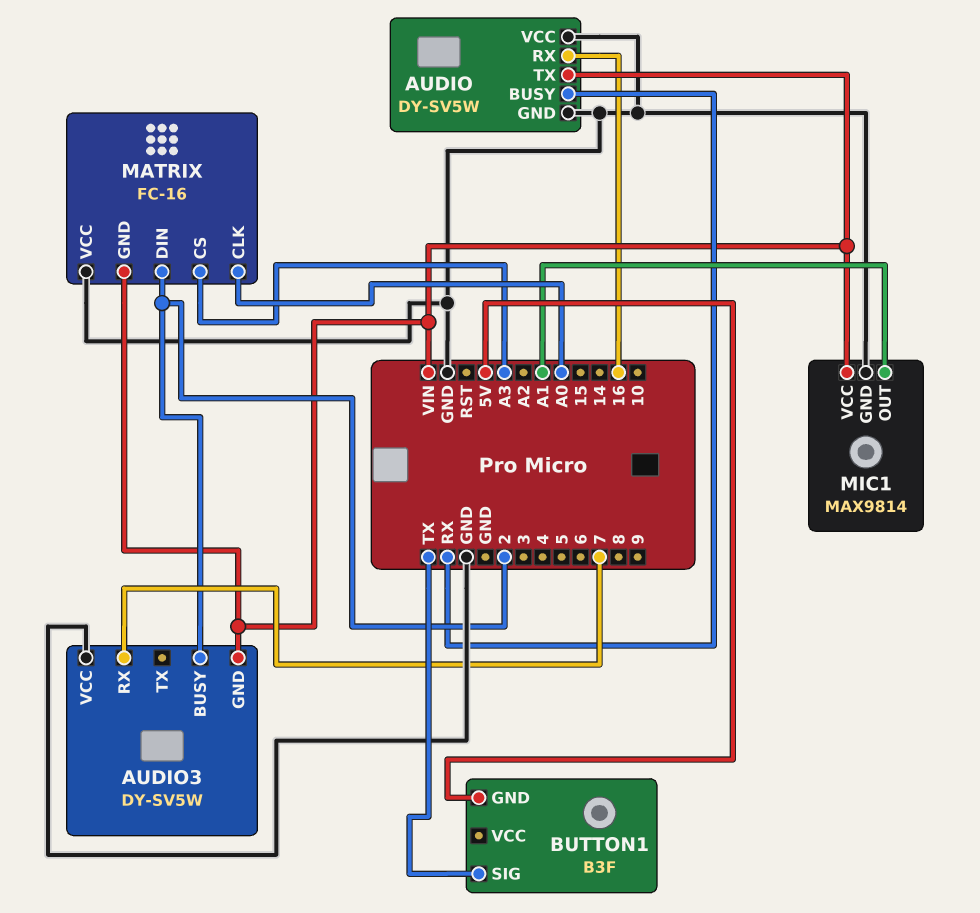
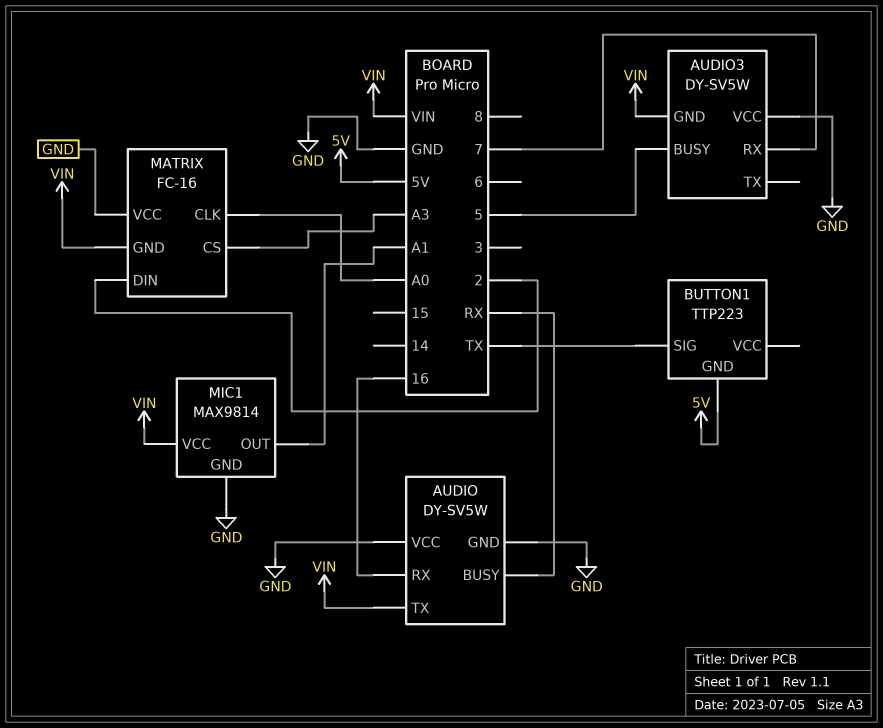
AUDIO3 pin BUSY: 2 -> 5
BUTTON1: B3F -> TTP223

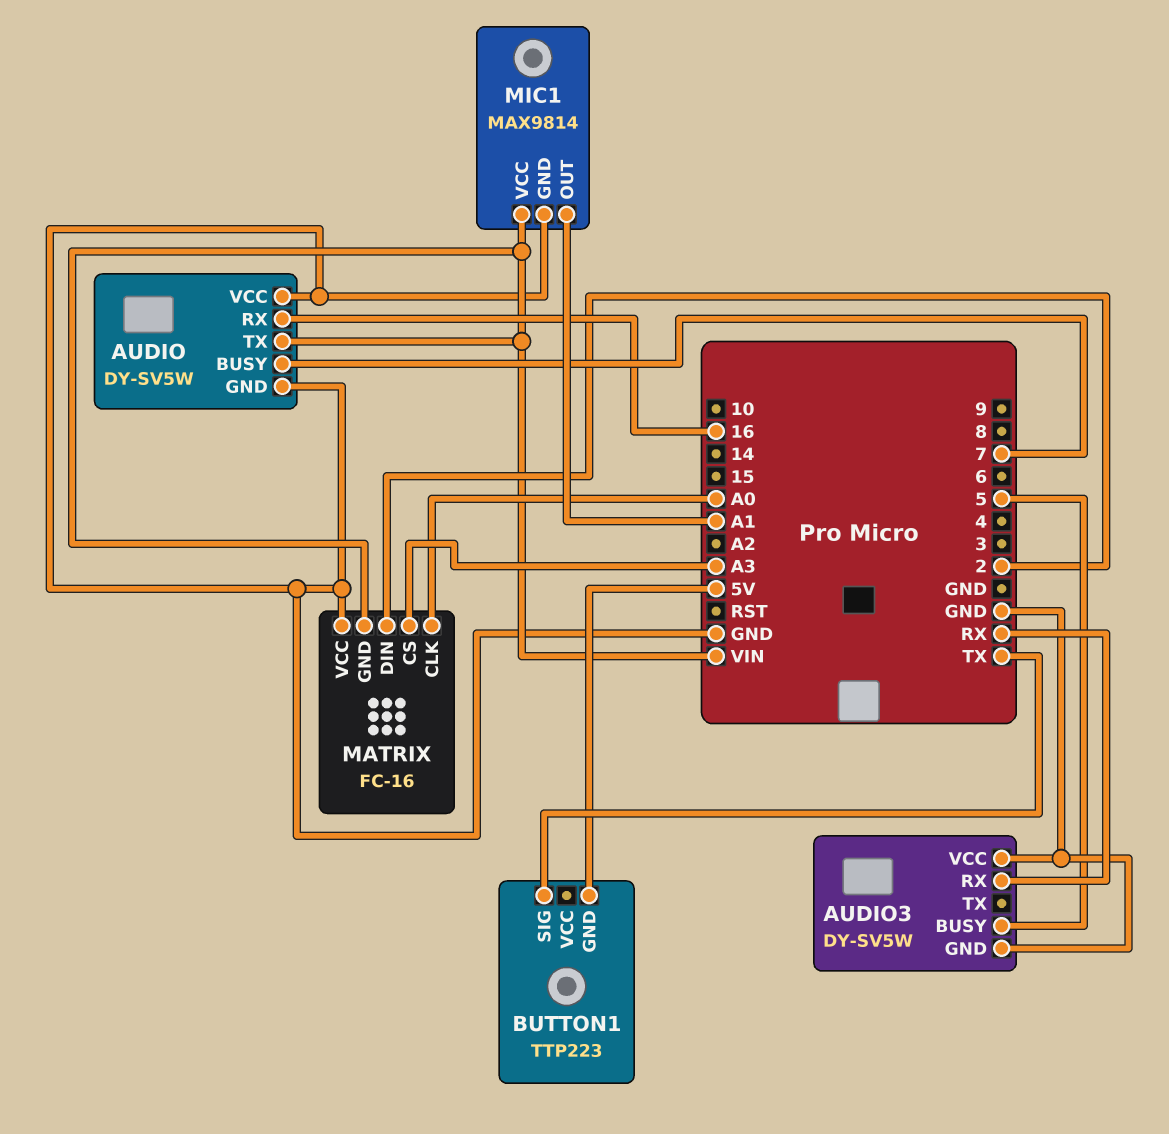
AUDIO pin BUSY: RX -> 7
AUDIO3 pin GND: VIN -> GND
AUDIO3 pin RX: 7 -> RX

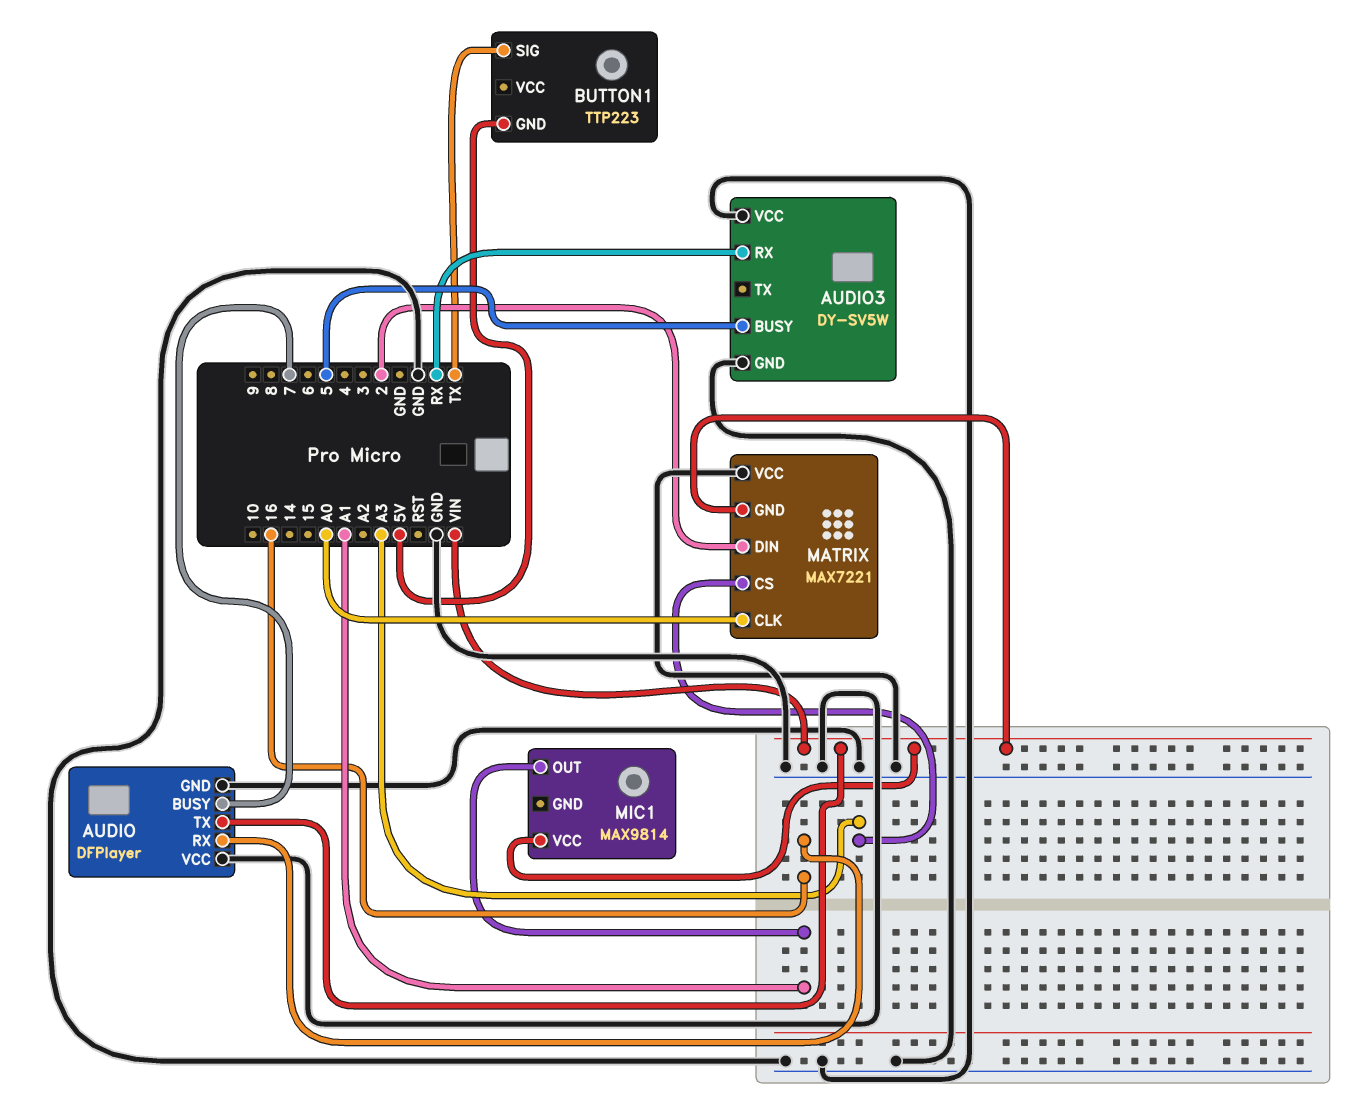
AUDIO: DY-SV5W -> DFPlayer
MATRIX: FC-16 -> MAX7221
MIC1 pin GND: GND -> none

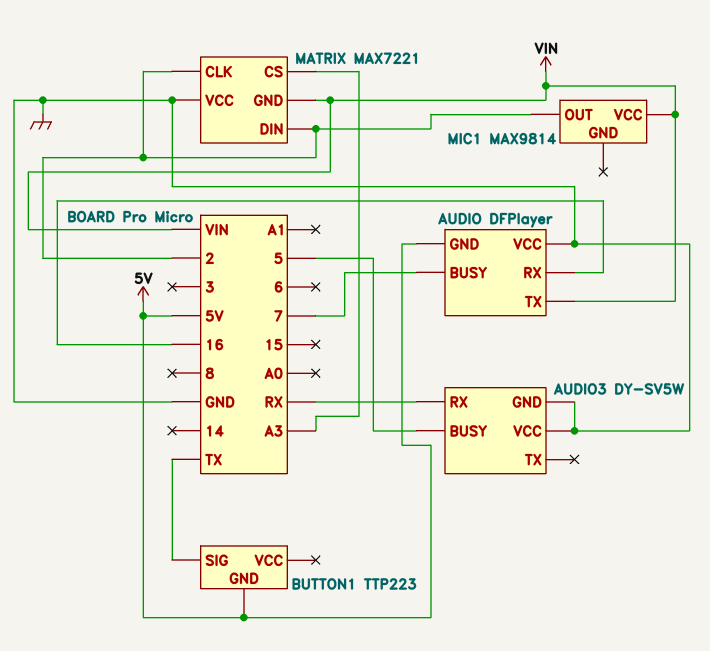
AUDIO pin GND: GND -> 5V
MATRIX pin CLK: A0 -> 2
MIC1 pin OUT: A1 -> 2

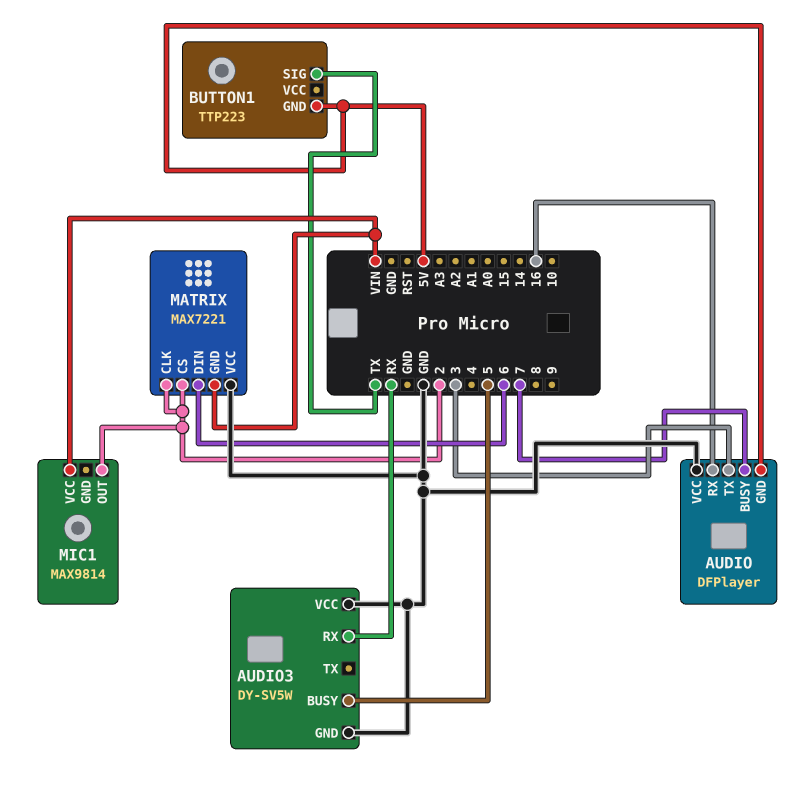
AUDIO pin TX: VIN -> 3
MATRIX pin CS: A3 -> 2
MATRIX pin DIN: 2 -> 6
* * * *
**Aim of the exercise**
Copy nothing outside the span: please output the lines from the one with "BUTTON1: B3F -> TTP223" through the end of the entries above, and skip the pictures.

**Exercise answer**
BUTTON1: B3F -> TTP223

AUDIO pin BUSY: RX -> 7
AUDIO3 pin GND: VIN -> GND
AUDIO3 pin RX: 7 -> RX

AUDIO: DY-SV5W -> DFPlayer
MATRIX: FC-16 -> MAX7221
MIC1 pin GND: GND -> none

AUDIO pin GND: GND -> 5V
MATRIX pin CLK: A0 -> 2
MIC1 pin OUT: A1 -> 2

AUDIO pin TX: VIN -> 3
MATRIX pin CS: A3 -> 2
MATRIX pin DIN: 2 -> 6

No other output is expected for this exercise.